* _EXERCISE REQUIREMENTS_: Please transcribe only the lines from the one holding "RADIO1 pin CSN: D10 -> D7" through the final line of the data, both included, with no pictures.
★ ★ ★ ★
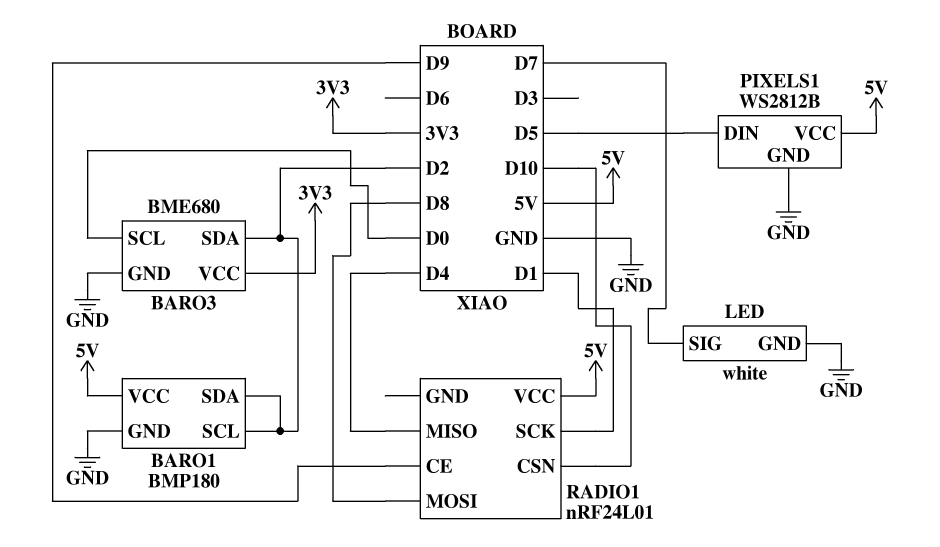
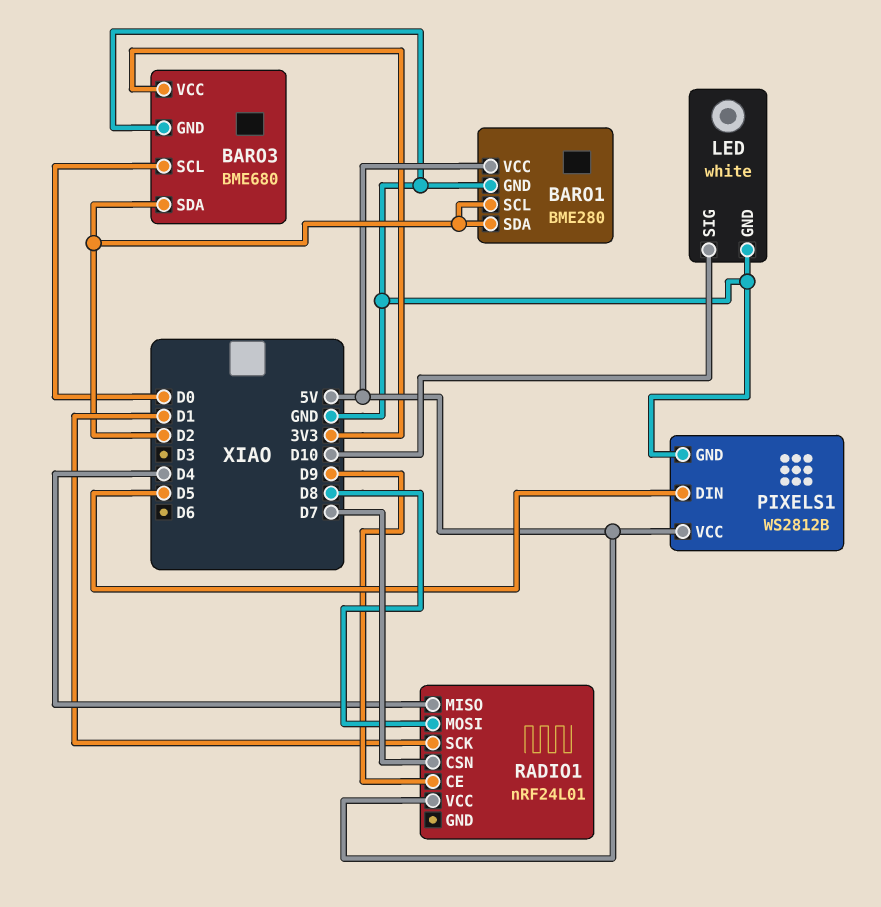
BARO1: BMP180 -> BME280
LED pin SIG: D7 -> D10
RADIO1 pin CSN: D10 -> D7

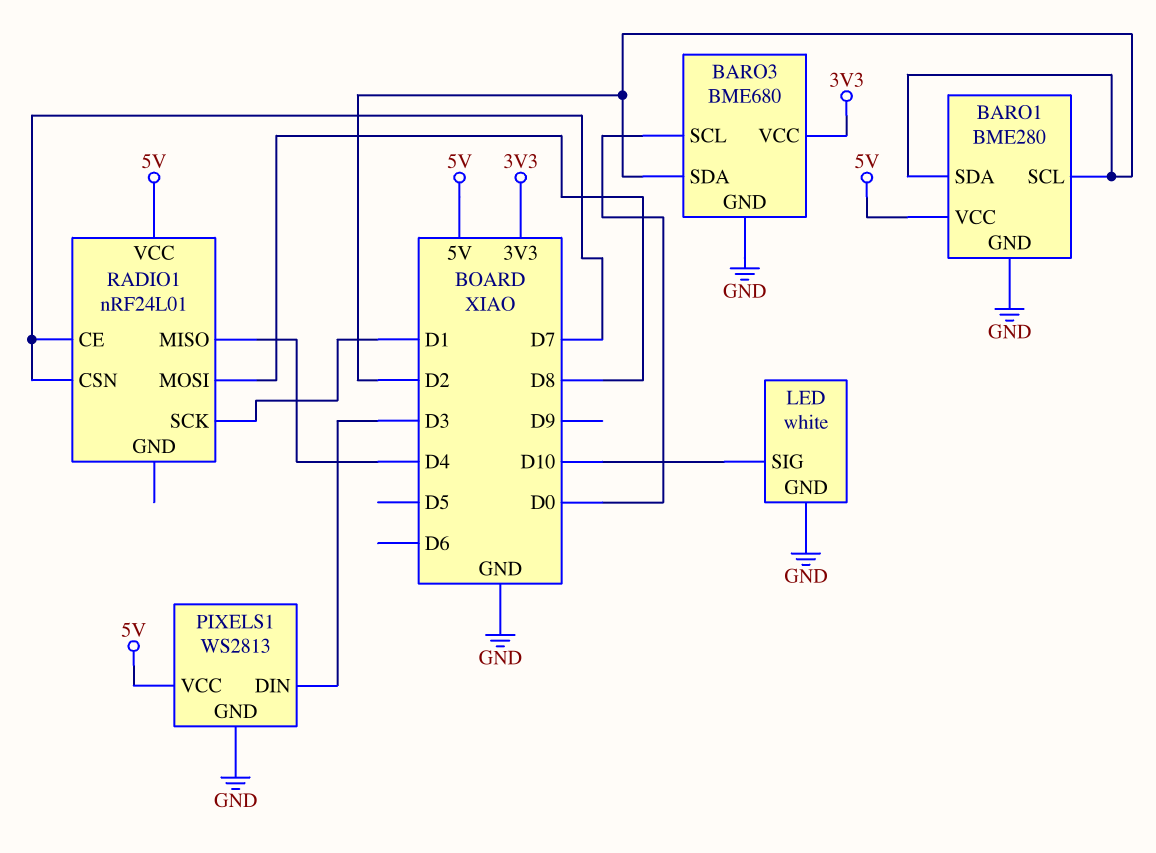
PIXELS1: WS2812B -> WS2813
PIXELS1 pin DIN: D5 -> D3
RADIO1 pin CE: D9 -> D7

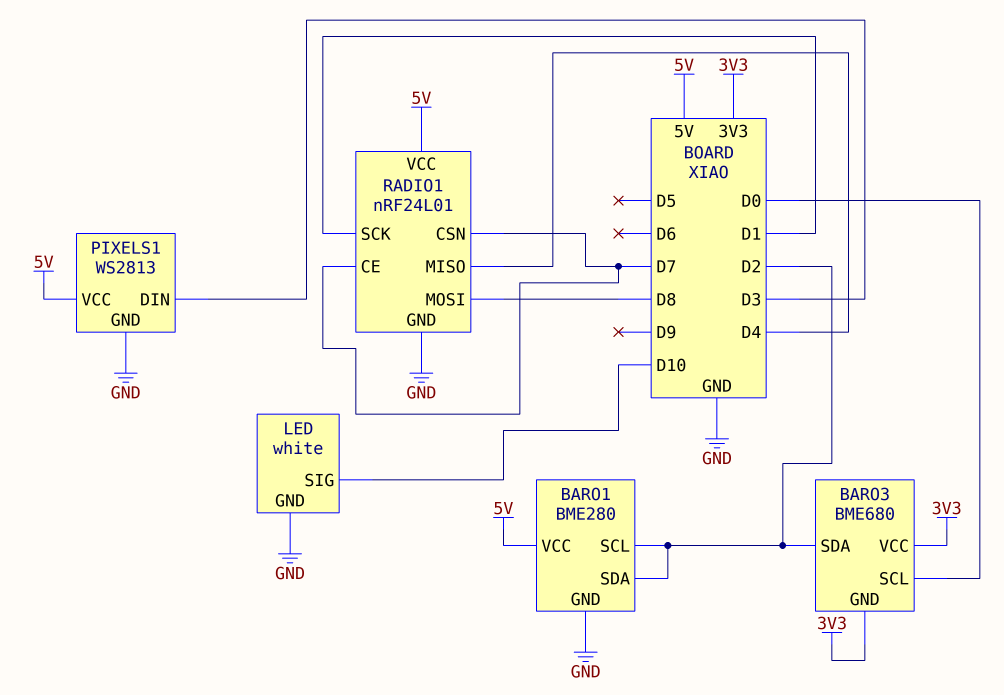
BARO3 pin GND: GND -> 3V3
RADIO1 pin GND: none -> GND

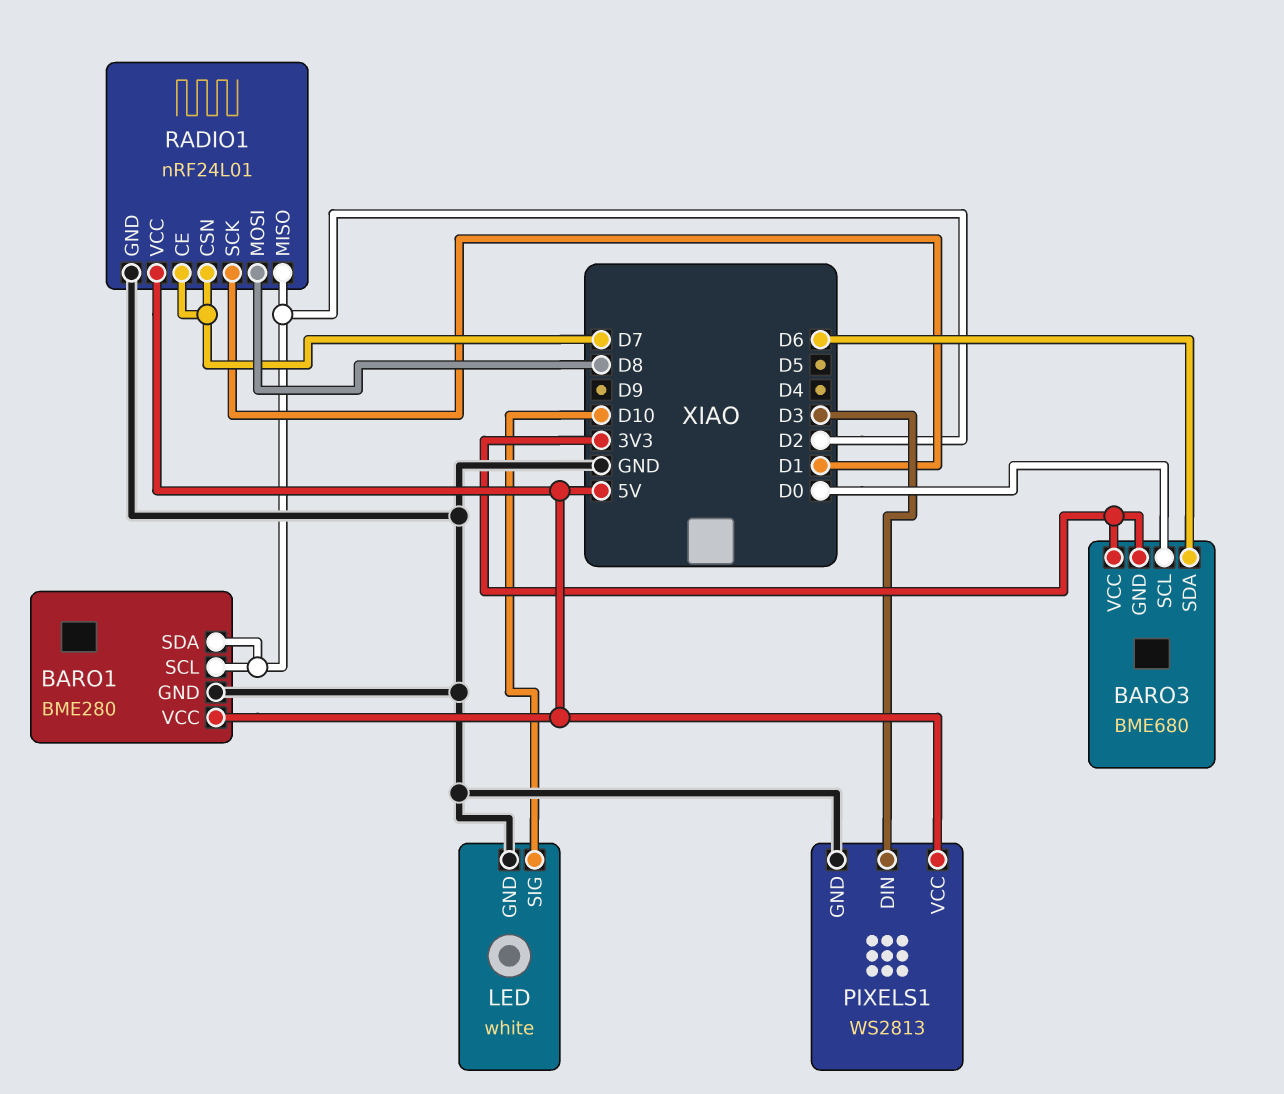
BARO3 pin SDA: D2 -> D6
RADIO1 pin MISO: D4 -> D2

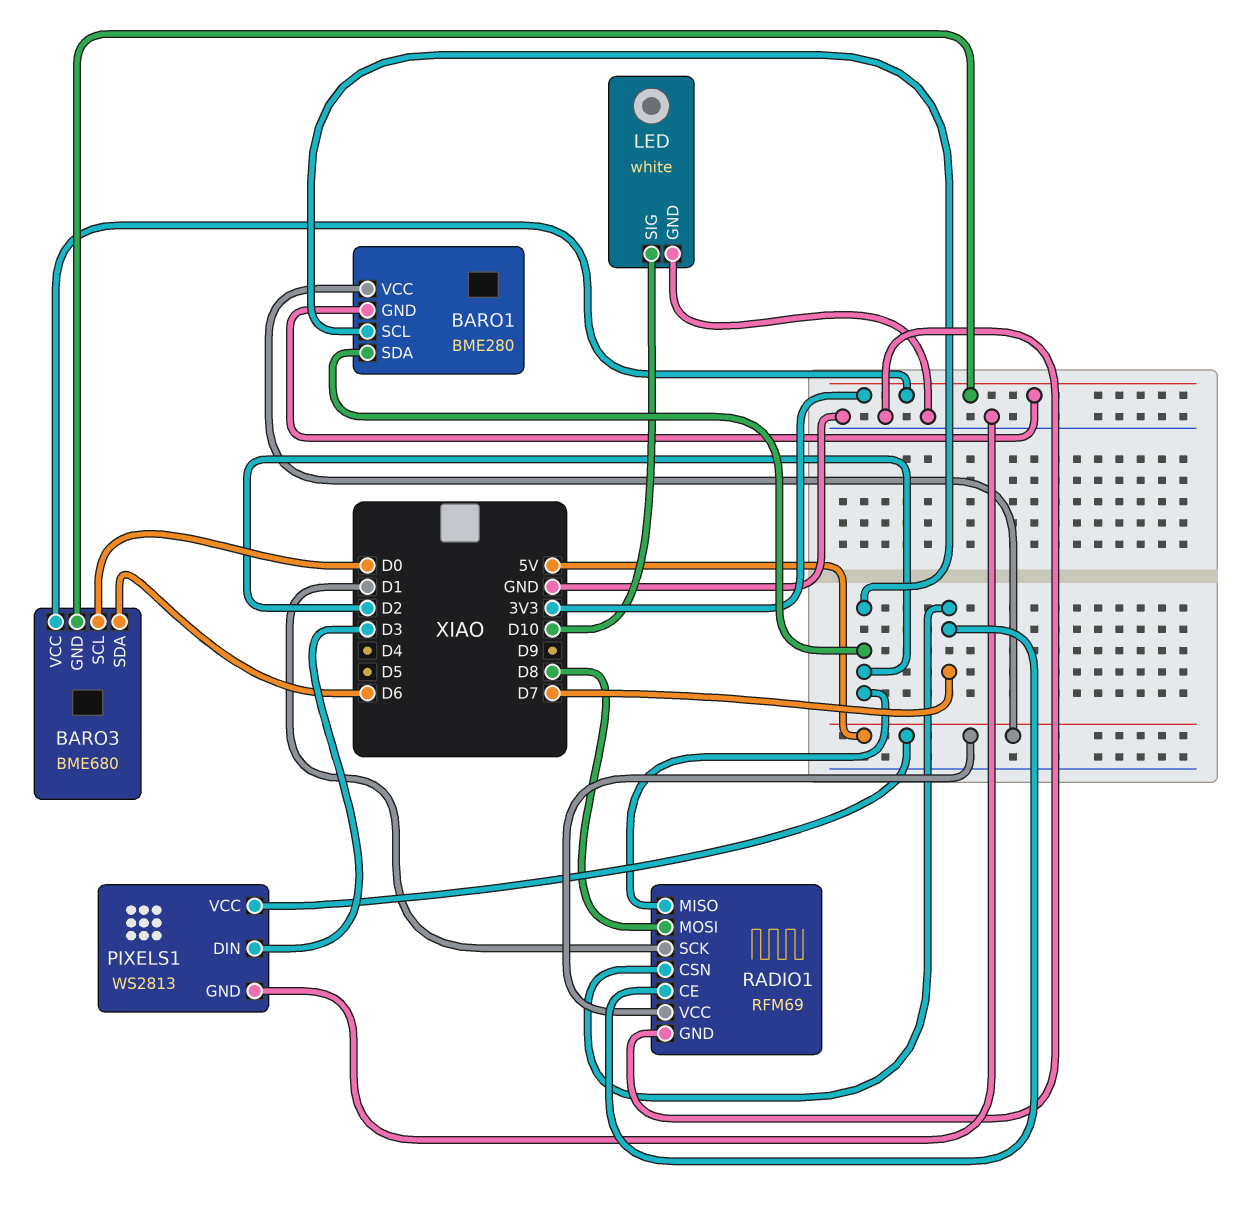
BARO1 pin GND: GND -> 3V3
RADIO1: nRF24L01 -> RFM69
★ ★ ★ ★
* _EXERCISE ANSWER_:
RADIO1 pin CSN: D10 -> D7

PIXELS1: WS2812B -> WS2813
PIXELS1 pin DIN: D5 -> D3
RADIO1 pin CE: D9 -> D7

BARO3 pin GND: GND -> 3V3
RADIO1 pin GND: none -> GND

BARO3 pin SDA: D2 -> D6
RADIO1 pin MISO: D4 -> D2

BARO1 pin GND: GND -> 3V3
RADIO1: nRF24L01 -> RFM69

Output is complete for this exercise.